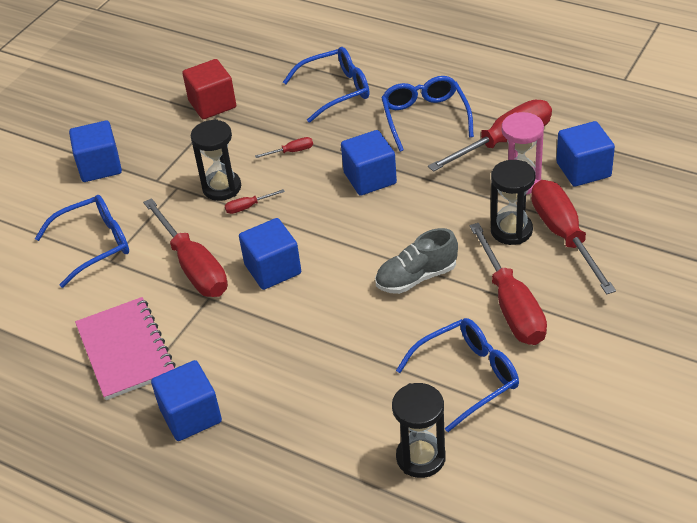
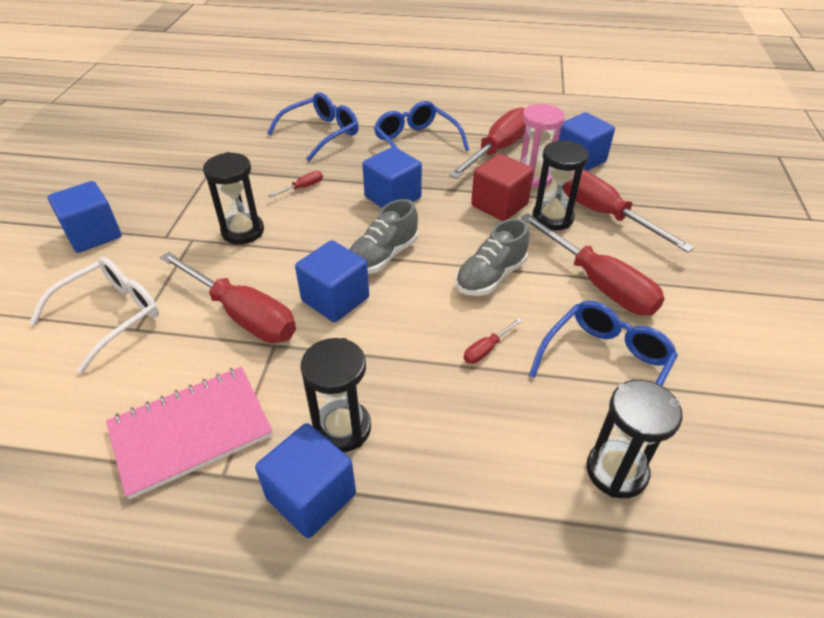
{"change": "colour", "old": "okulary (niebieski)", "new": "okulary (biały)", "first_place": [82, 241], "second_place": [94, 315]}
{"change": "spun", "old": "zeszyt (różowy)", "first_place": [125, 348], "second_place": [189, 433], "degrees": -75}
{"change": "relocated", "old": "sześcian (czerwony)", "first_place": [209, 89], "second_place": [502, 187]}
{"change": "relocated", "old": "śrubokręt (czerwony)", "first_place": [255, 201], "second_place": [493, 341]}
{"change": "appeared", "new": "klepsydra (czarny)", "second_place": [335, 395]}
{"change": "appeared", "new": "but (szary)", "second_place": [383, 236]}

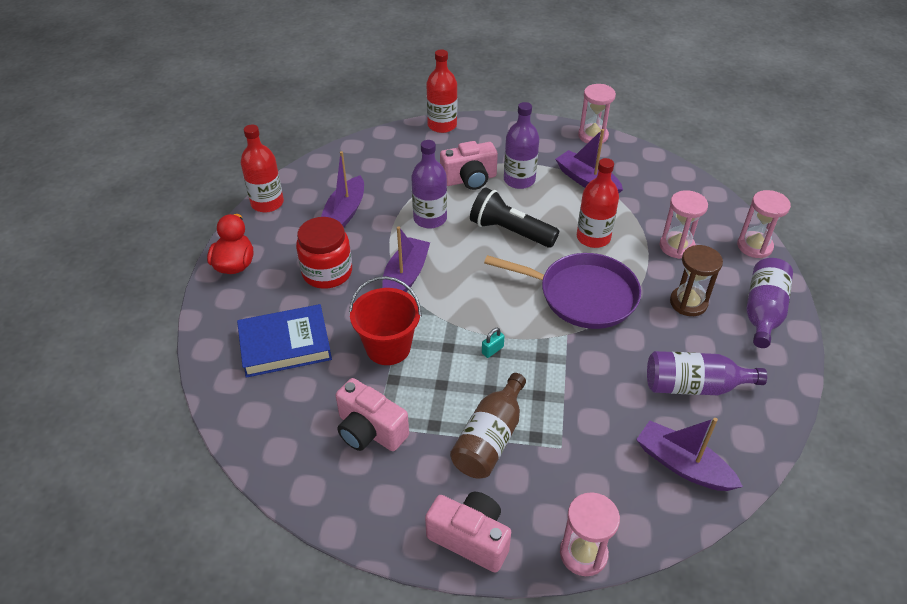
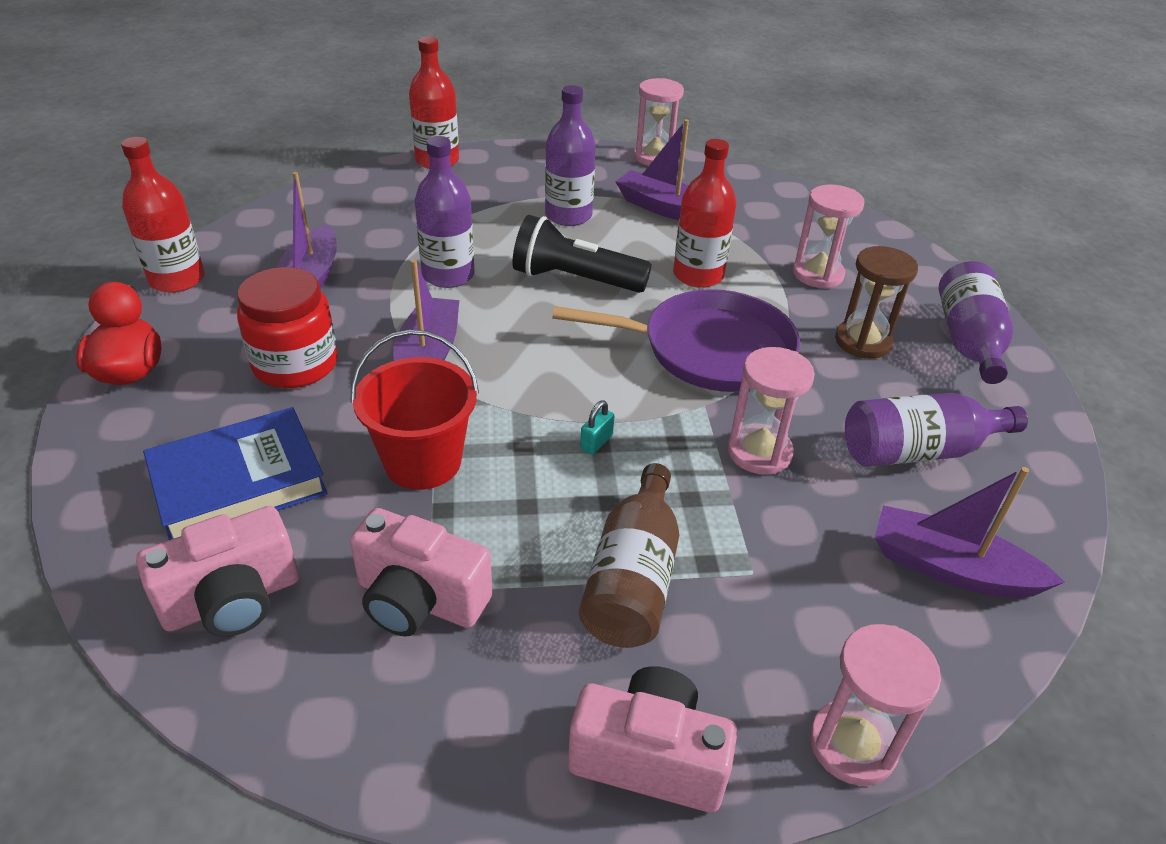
{"change": "relocated", "old": "aparat fotograficzny (różowy)", "first_place": [469, 165], "second_place": [217, 571]}
{"change": "relocated", "old": "klepsydra (różowy)", "first_place": [764, 224], "second_place": [771, 411]}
______________________________
Exclude images and repeat all entries exactly.

{"change": "colour", "old": "okulary (niebieski)", "new": "okulary (biały)", "first_place": [82, 241], "second_place": [94, 315]}
{"change": "spun", "old": "zeszyt (różowy)", "first_place": [125, 348], "second_place": [189, 433], "degrees": -75}
{"change": "relocated", "old": "sześcian (czerwony)", "first_place": [209, 89], "second_place": [502, 187]}
{"change": "relocated", "old": "śrubokręt (czerwony)", "first_place": [255, 201], "second_place": [493, 341]}
{"change": "appeared", "new": "klepsydra (czarny)", "second_place": [335, 395]}
{"change": "appeared", "new": "but (szary)", "second_place": [383, 236]}

{"change": "relocated", "old": "aparat fotograficzny (różowy)", "first_place": [469, 165], "second_place": [217, 571]}
{"change": "relocated", "old": "klepsydra (różowy)", "first_place": [764, 224], "second_place": [771, 411]}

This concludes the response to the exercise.